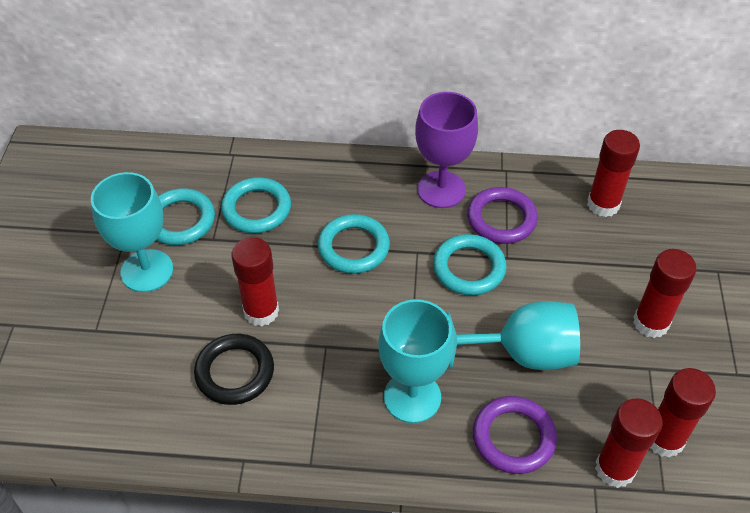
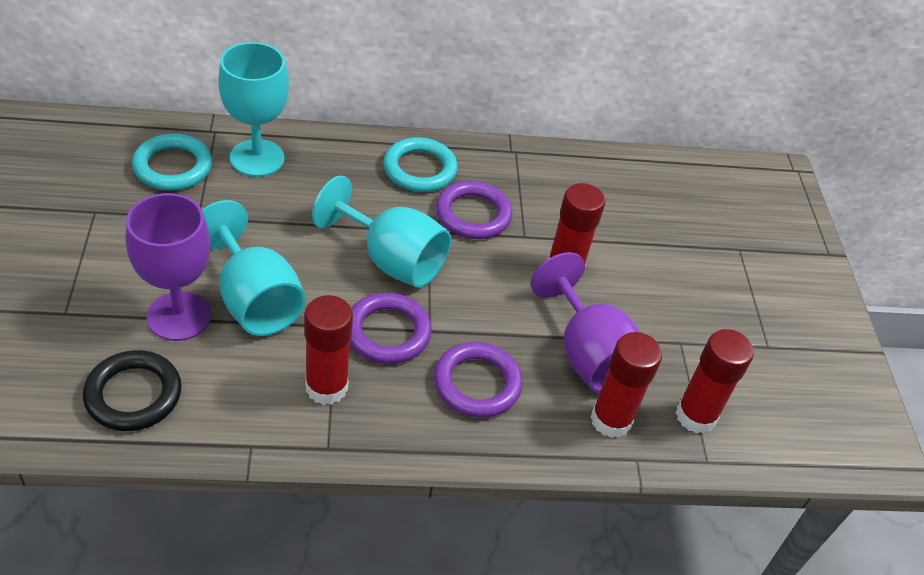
purple goblet: [415,92,478,208] = 1 -> [126,193,211,341] [531,252,641,393] = 2
purple ring: [467,187,538,244] [473,396,557,474] = 2 -> [350,293,432,364] [434,342,523,418] [436,181,512,239] = 3
red glue stick: [232,237,279,326] [587,130,640,217] [595,398,663,488] [633,249,696,338] [650,368,716,458] = 5 -> [304,295,353,405] [548,183,605,279] [590,332,662,438] [676,329,754,434] = 4
turquoise ring: [157,188,215,245] [221,177,291,233] [318,214,390,274] [433,234,507,295] = 4 -> [132,133,212,191] [383,137,458,192] = 2

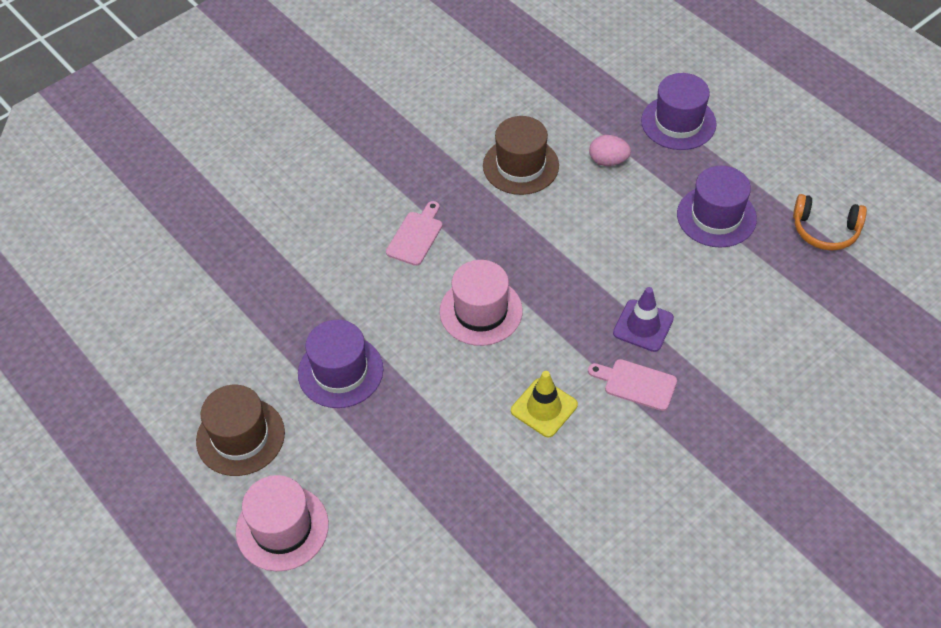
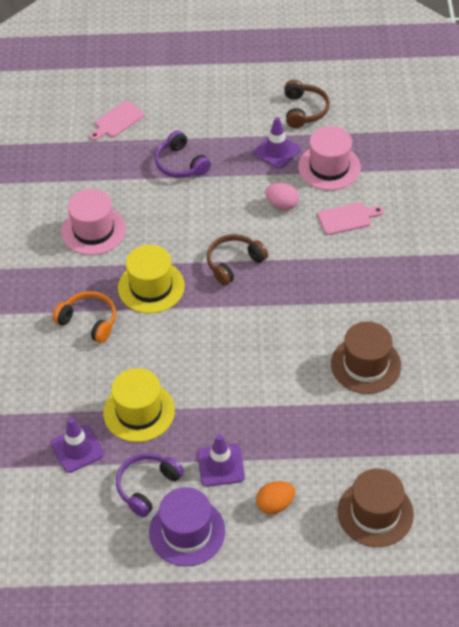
brown headphones: none = 0 -> [207,234,268,286] [284,80,330,128] = 2
orange egg: none = 0 -> [256,481,295,514] = 1
purple hat: [298,320,383,408] [641,73,716,150] [677,166,757,248] = 3 -> [149,487,225,566] = 1
purple headphones: none = 0 -> [116,453,184,517] [155,130,211,178] = 2
purple traffic cone: [613,287,674,352] = 1 -> [51,418,104,473] [197,434,245,487] [253,117,301,169] = 3
yellow hat: none = 0 -> [103,368,175,442] [118,245,185,313] = 2
yellow traffic cone: [511,371,578,437] = 1 -> none = 0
______
▶ **Action item**:
Transcribe each entry above character for character, omitting pictures.

▶ **Solution**:
purple goblet: [415,92,478,208] = 1 -> [126,193,211,341] [531,252,641,393] = 2
purple ring: [467,187,538,244] [473,396,557,474] = 2 -> [350,293,432,364] [434,342,523,418] [436,181,512,239] = 3
red glue stick: [232,237,279,326] [587,130,640,217] [595,398,663,488] [633,249,696,338] [650,368,716,458] = 5 -> [304,295,353,405] [548,183,605,279] [590,332,662,438] [676,329,754,434] = 4
turquoise ring: [157,188,215,245] [221,177,291,233] [318,214,390,274] [433,234,507,295] = 4 -> [132,133,212,191] [383,137,458,192] = 2

brown headphones: none = 0 -> [207,234,268,286] [284,80,330,128] = 2
orange egg: none = 0 -> [256,481,295,514] = 1
purple hat: [298,320,383,408] [641,73,716,150] [677,166,757,248] = 3 -> [149,487,225,566] = 1
purple headphones: none = 0 -> [116,453,184,517] [155,130,211,178] = 2
purple traffic cone: [613,287,674,352] = 1 -> [51,418,104,473] [197,434,245,487] [253,117,301,169] = 3
yellow hat: none = 0 -> [103,368,175,442] [118,245,185,313] = 2
yellow traffic cone: [511,371,578,437] = 1 -> none = 0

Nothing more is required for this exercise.